### WORK INSTRUCTIONS
Pull out of the data below the stretch of lines bounded by the one containing "camera: 170 degrees left, 0 degrees up" and the one containing "(499, 546) = (276, 130): orange", both bounds included, unchanged.

### DATA SUPPLIED
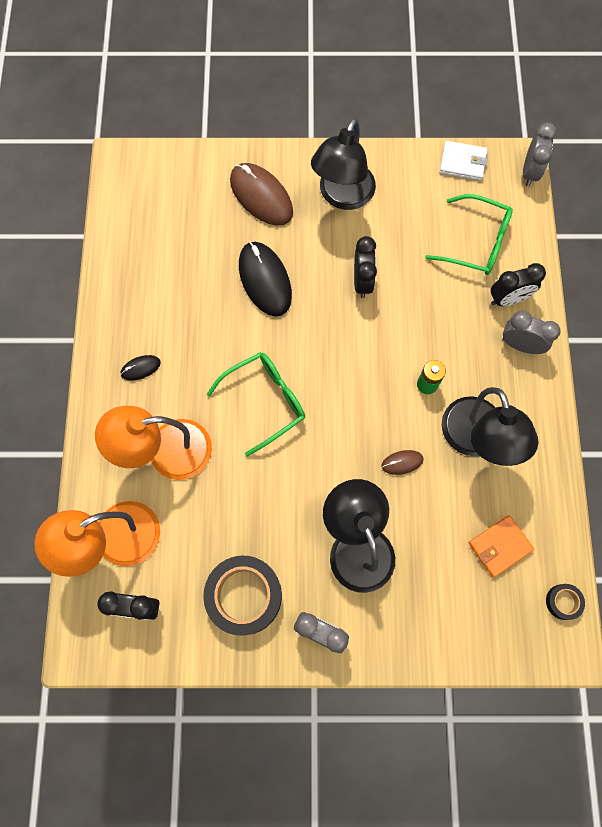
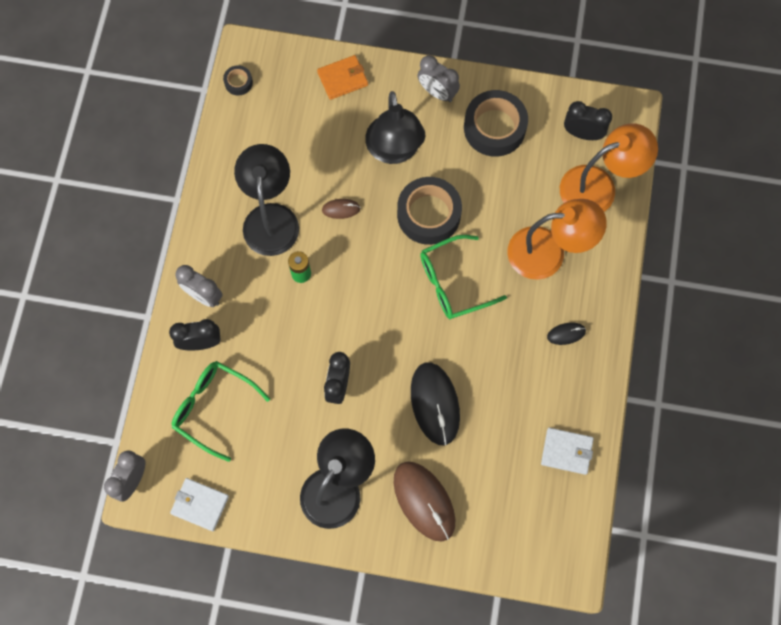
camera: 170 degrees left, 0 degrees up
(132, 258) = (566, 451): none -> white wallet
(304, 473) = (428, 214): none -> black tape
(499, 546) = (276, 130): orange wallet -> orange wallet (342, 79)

* * *

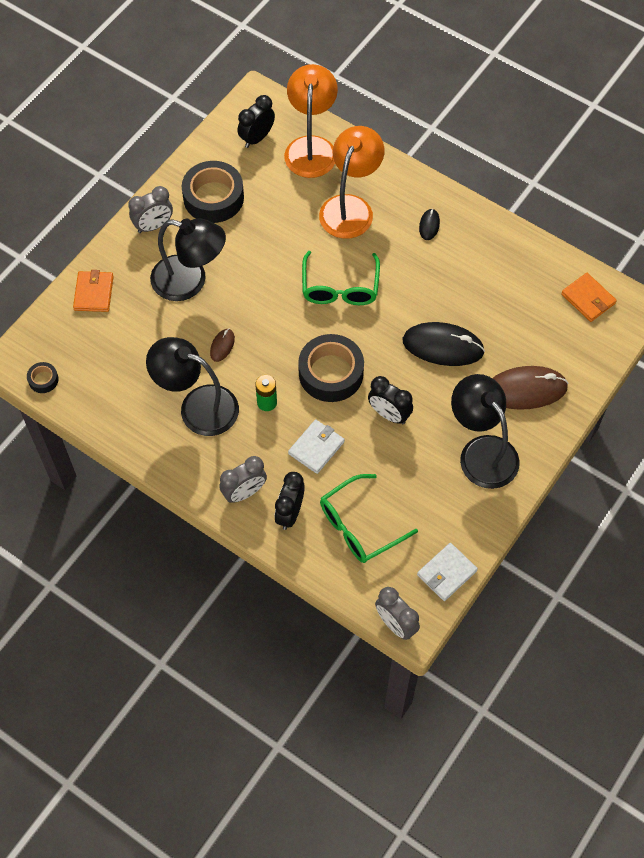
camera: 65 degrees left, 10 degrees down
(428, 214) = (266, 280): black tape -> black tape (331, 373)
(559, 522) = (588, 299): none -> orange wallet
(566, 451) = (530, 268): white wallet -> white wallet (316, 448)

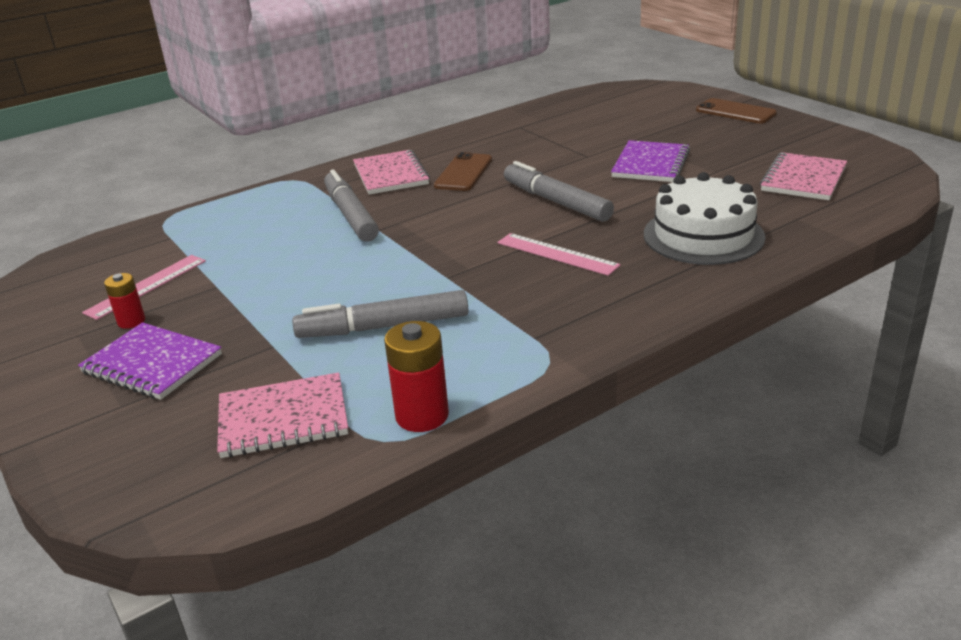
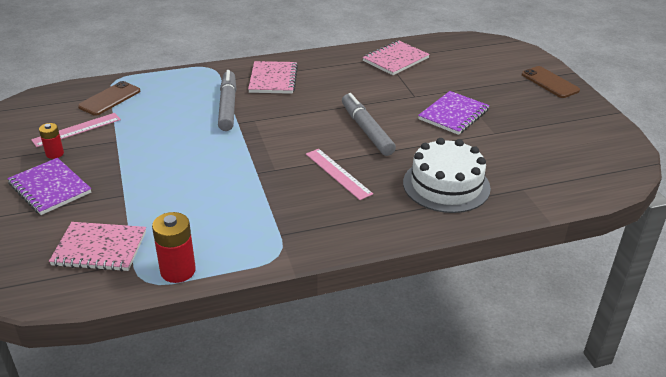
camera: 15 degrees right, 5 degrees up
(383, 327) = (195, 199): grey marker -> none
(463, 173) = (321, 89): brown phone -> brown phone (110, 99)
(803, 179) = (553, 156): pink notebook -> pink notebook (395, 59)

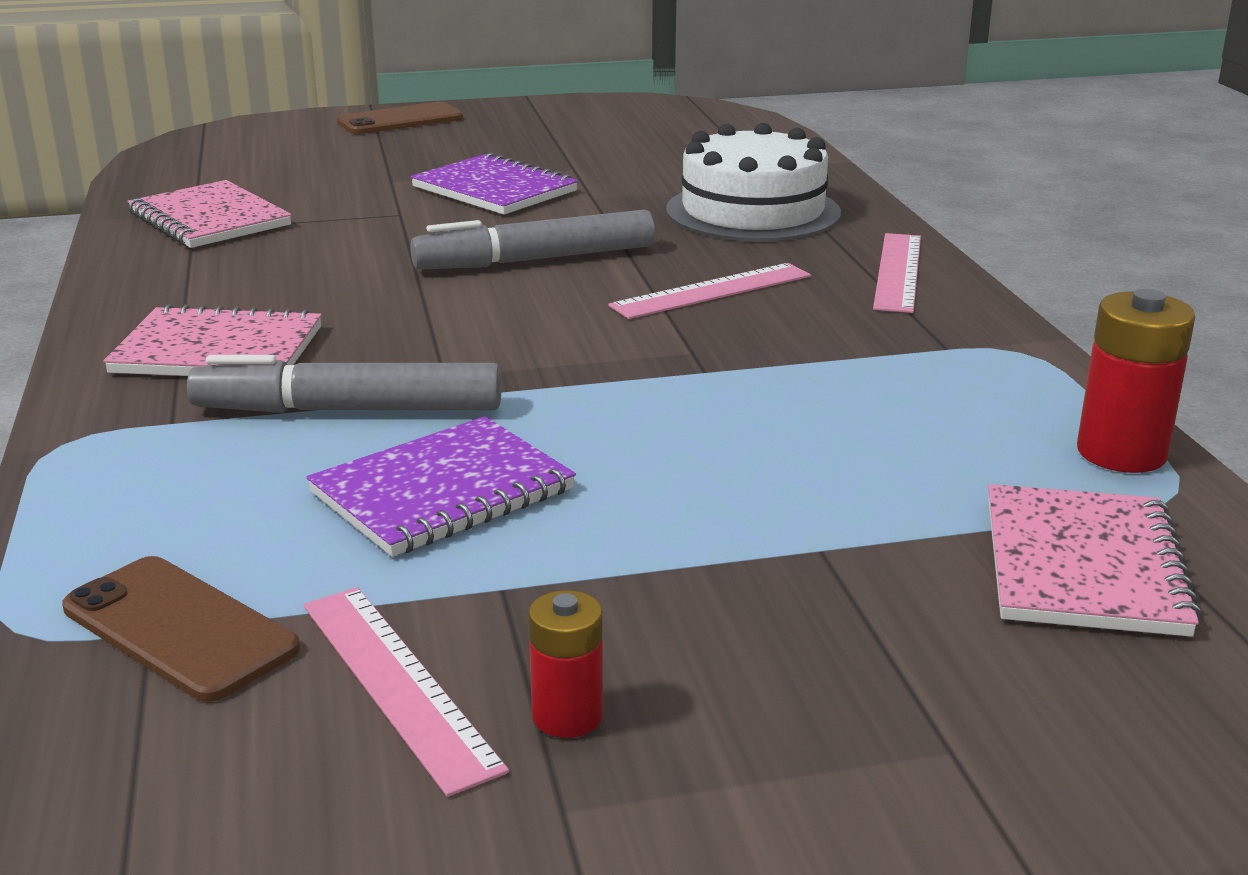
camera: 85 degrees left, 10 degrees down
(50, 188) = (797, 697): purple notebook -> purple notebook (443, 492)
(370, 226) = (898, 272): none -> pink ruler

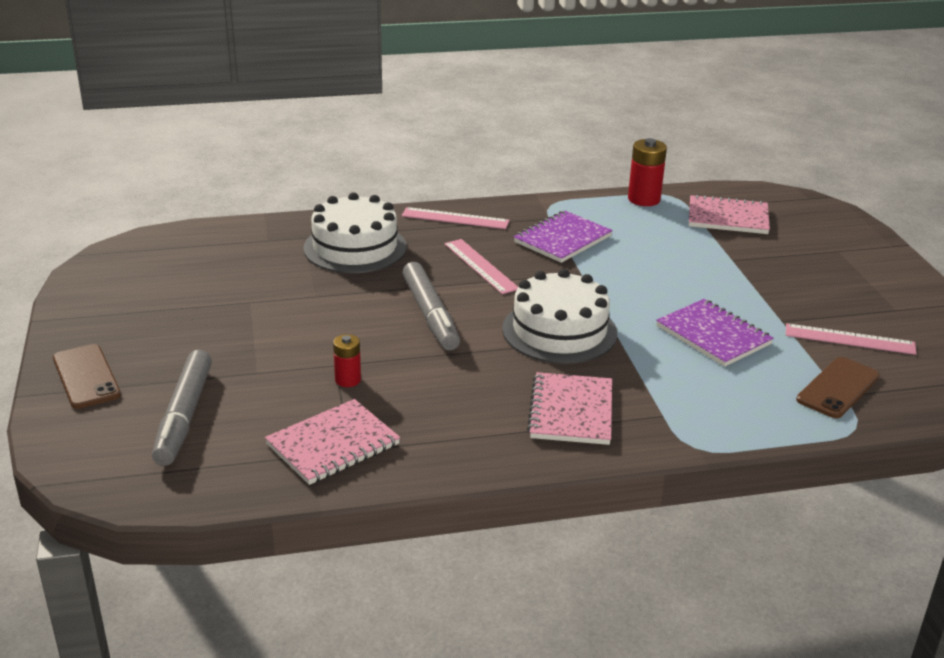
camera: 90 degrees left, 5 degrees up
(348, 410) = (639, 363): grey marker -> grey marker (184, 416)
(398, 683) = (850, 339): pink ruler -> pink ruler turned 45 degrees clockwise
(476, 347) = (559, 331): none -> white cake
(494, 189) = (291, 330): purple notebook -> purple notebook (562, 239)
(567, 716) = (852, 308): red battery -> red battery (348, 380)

### REPLY TO THE TASK
camera: 170 degrees left, 0 degrees up
(132, 258) = (566, 451): none -> white wallet
(304, 473) = (428, 214): none -> black tape
(499, 546) = (276, 130): orange wallet -> orange wallet (342, 79)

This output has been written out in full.